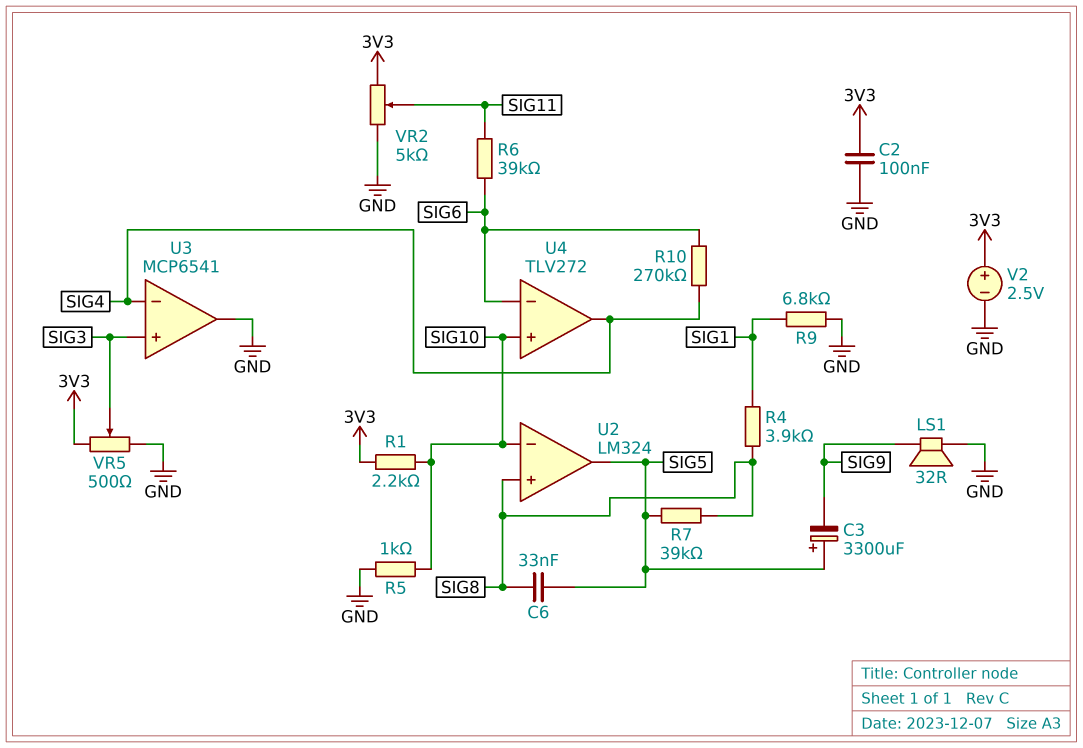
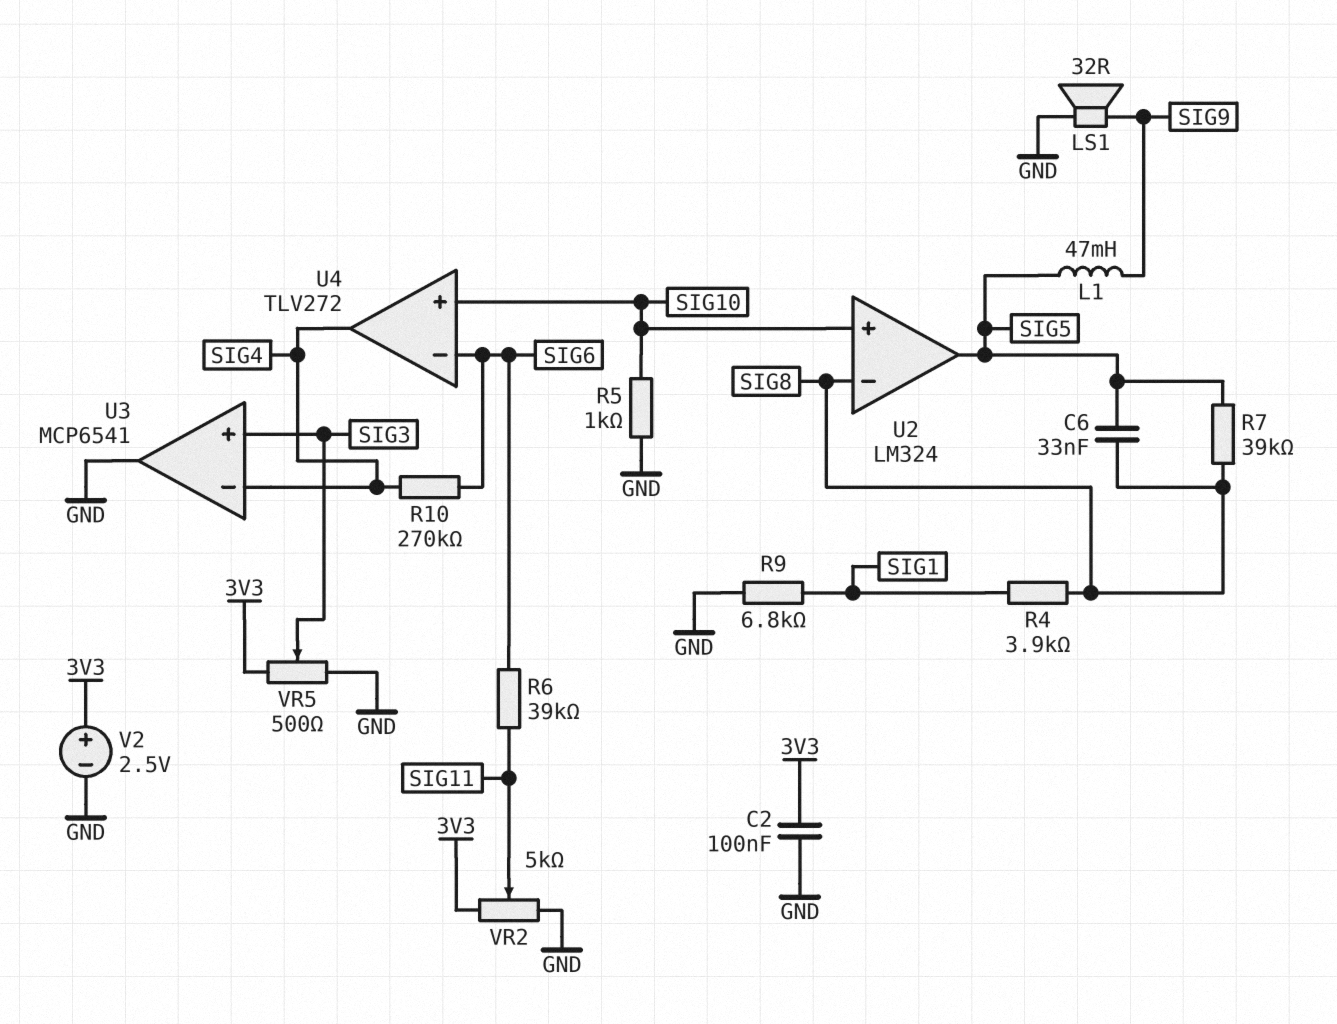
C3: 3300uF (plus SIG5, minus SIG9) -> none
L1: none -> 47mH (SIG5, SIG9)
R1: 2.2k (3V3, SIG10) -> none
U2 pin in+: SIG8 -> SIG10
U2 pin in-: SIG10 -> SIG8

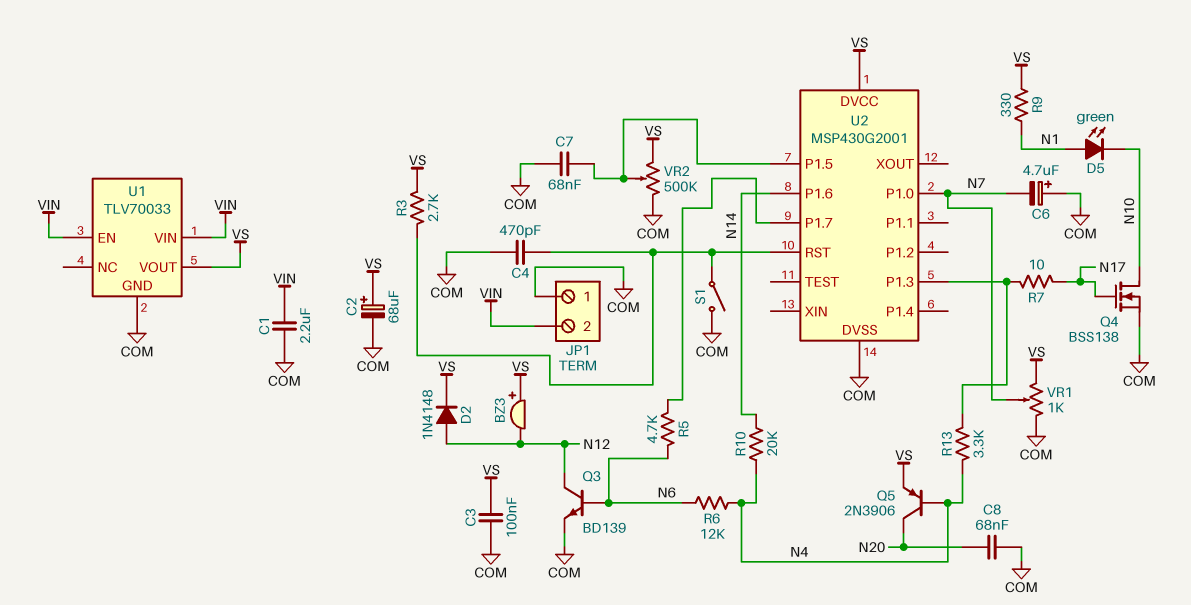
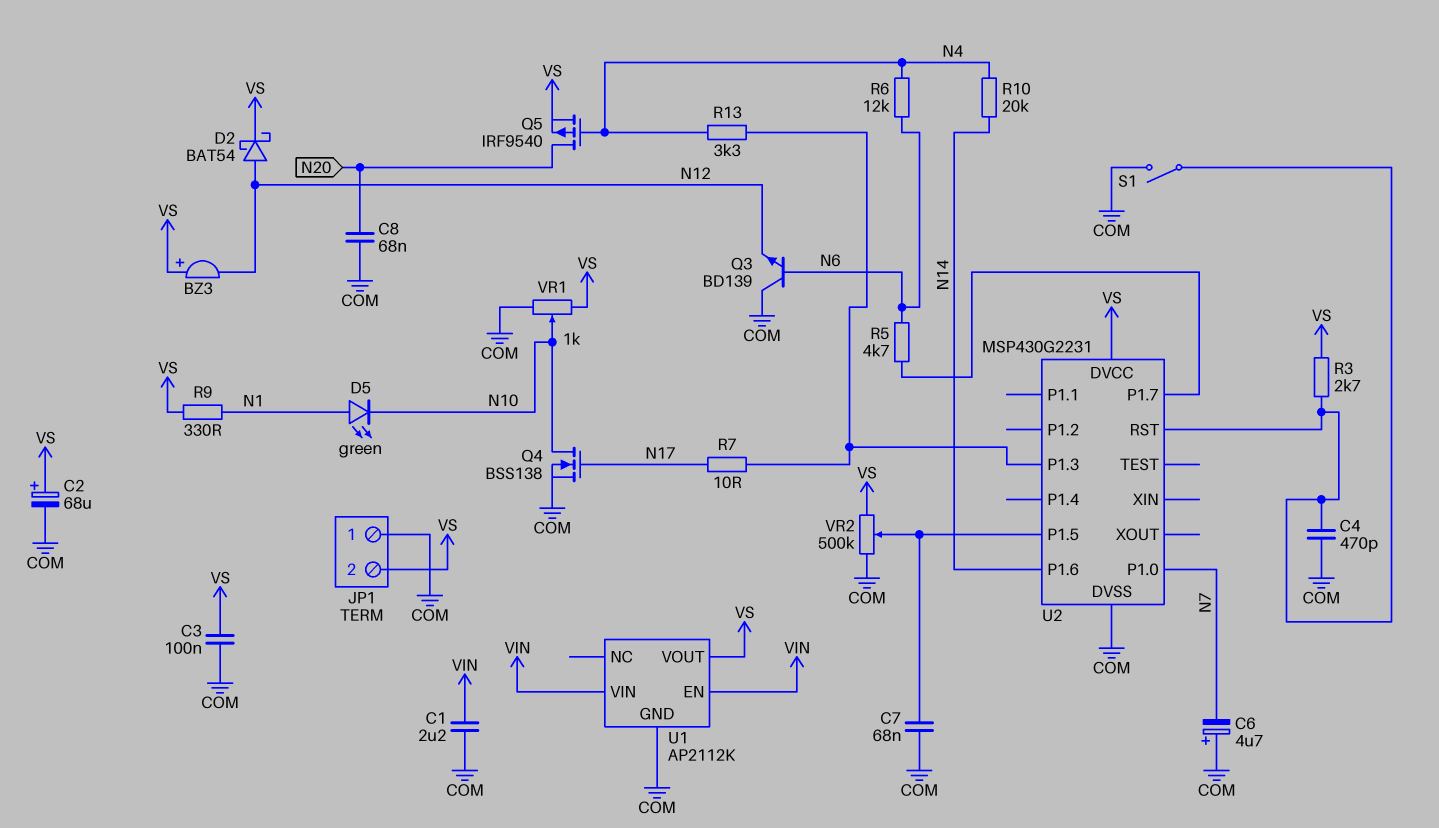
D2: diode 1N4148 (A N12, K VS) -> schottky BAT54 (A N12, K VS)
JP1 pin 2: VIN -> VS
Q3: NPN BD139 (B N6, C N12, E COM) -> NPN BD139 (B N6, C COM, E N12)
Q5: PNP 2N3906 (B N4, C N20, E VS) -> PMOS IRF9540 (G N4, D N20, S VS)
U1: TLV70033 -> AP2112K
U2: MSP430G2001 -> MSP430G2231
VR1: 1k (COM, VS, wiper N7) -> 1k (COM, VS, wiper N10)

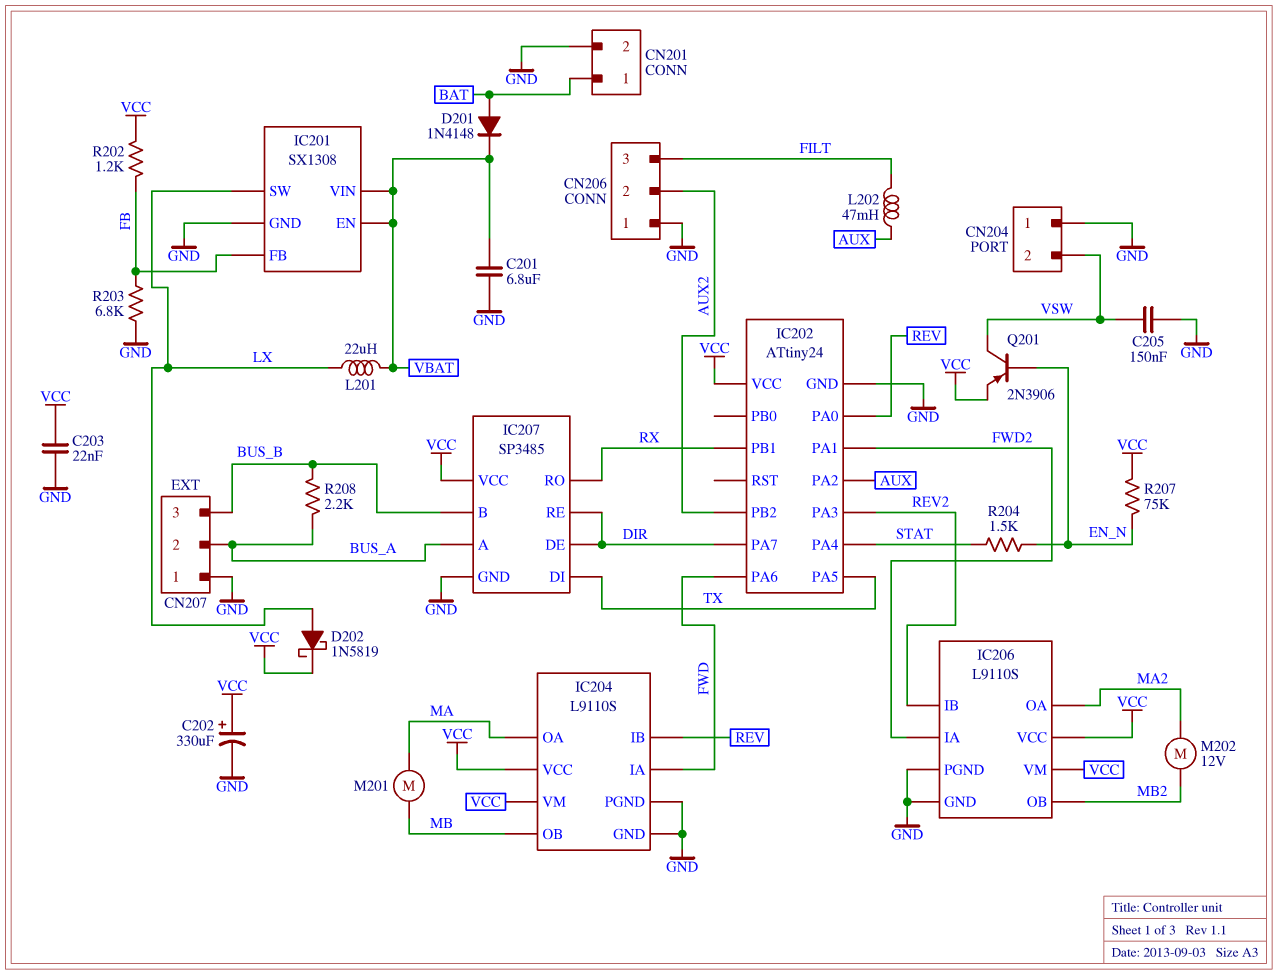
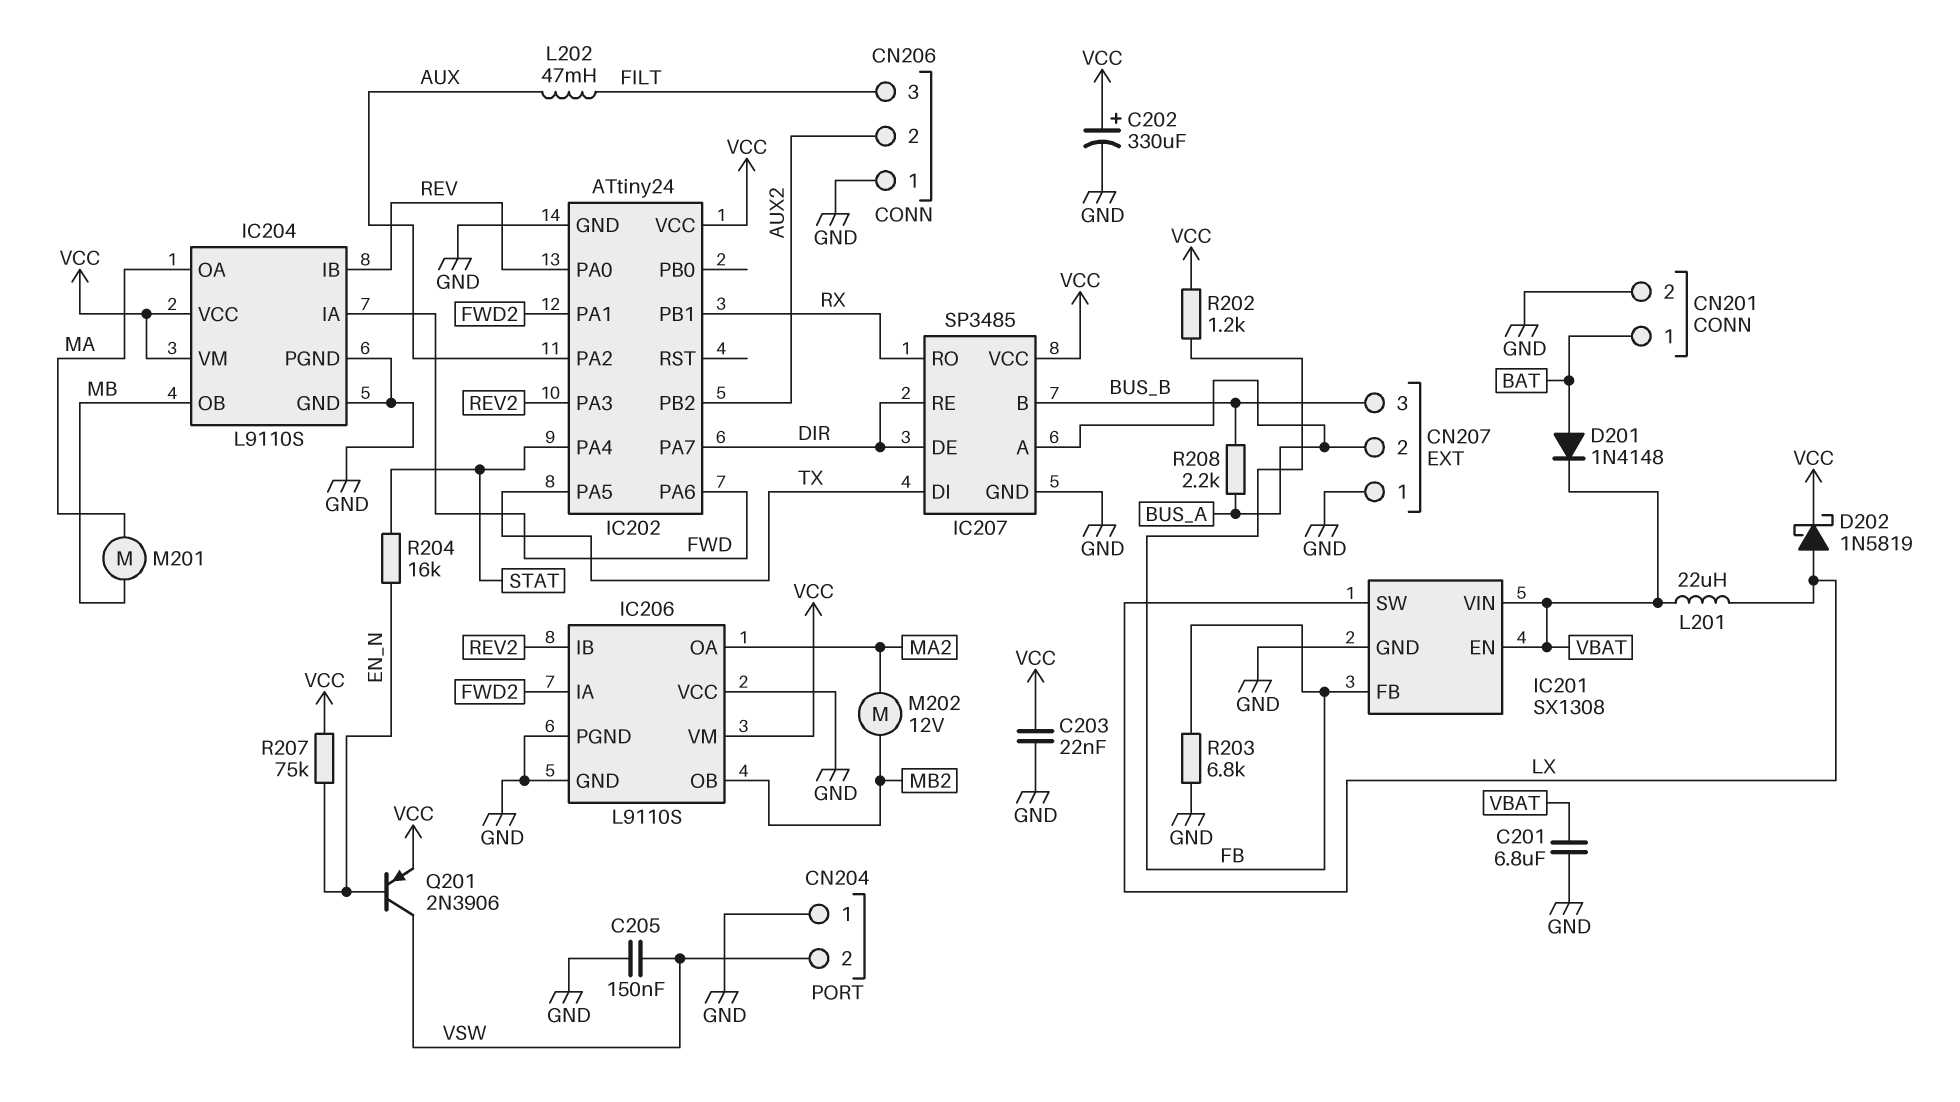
IC206 pin VCC: VCC -> GND
R204: 1.5k (EN_N, STAT) -> 16k (EN_N, STAT)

==================================================

YOUR GOAL -
When a line contains the string "none", copy it from the records.

TASK RESPONSE -
C3: 3300uF (plus SIG5, minus SIG9) -> none
L1: none -> 47mH (SIG5, SIG9)
R1: 2.2k (3V3, SIG10) -> none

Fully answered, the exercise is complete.